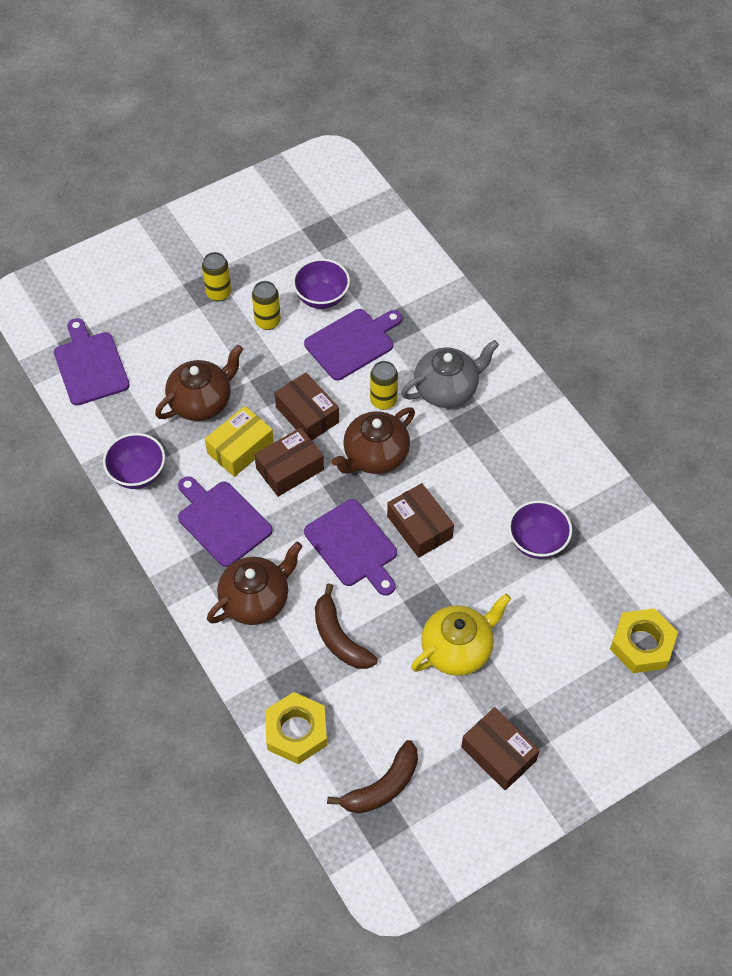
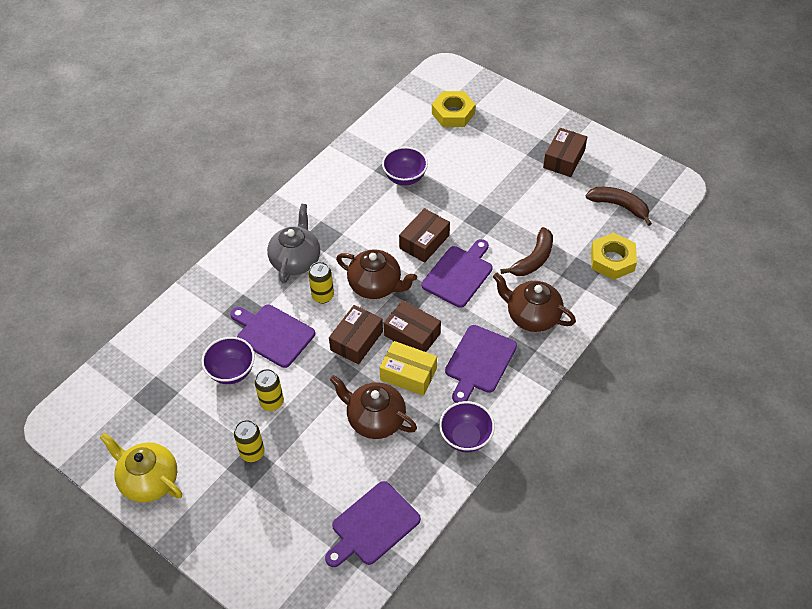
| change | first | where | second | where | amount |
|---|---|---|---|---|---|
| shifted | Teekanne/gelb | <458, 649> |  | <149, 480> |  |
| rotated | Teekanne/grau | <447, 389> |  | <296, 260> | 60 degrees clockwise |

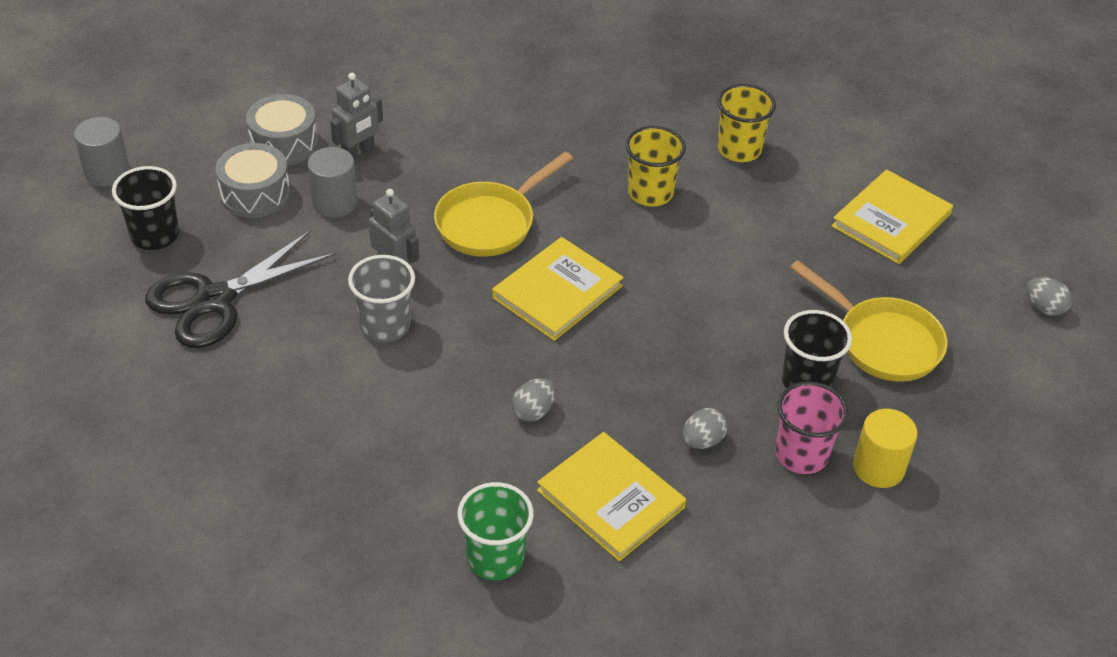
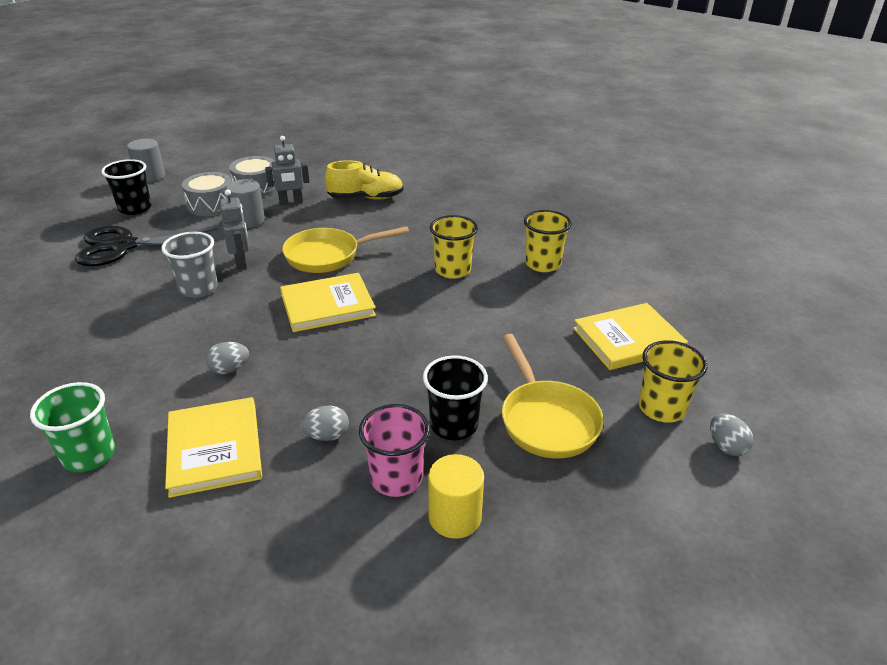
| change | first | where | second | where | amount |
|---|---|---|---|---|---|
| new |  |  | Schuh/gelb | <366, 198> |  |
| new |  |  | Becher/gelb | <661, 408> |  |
★ ★ ★ ★ ★ ★ ★
WHAT THE EXERCISE ASKS: Produce a word-for-word copy of the records, omitting all images.

EXPECTED ANSWER:
| change | first | where | second | where | amount |
|---|---|---|---|---|---|
| shifted | Teekanne/gelb | <458, 649> |  | <149, 480> |  |
| rotated | Teekanne/grau | <447, 389> |  | <296, 260> | 60 degrees clockwise |

| change | first | where | second | where | amount |
|---|---|---|---|---|---|
| new |  |  | Schuh/gelb | <366, 198> |  |
| new |  |  | Becher/gelb | <661, 408> |  |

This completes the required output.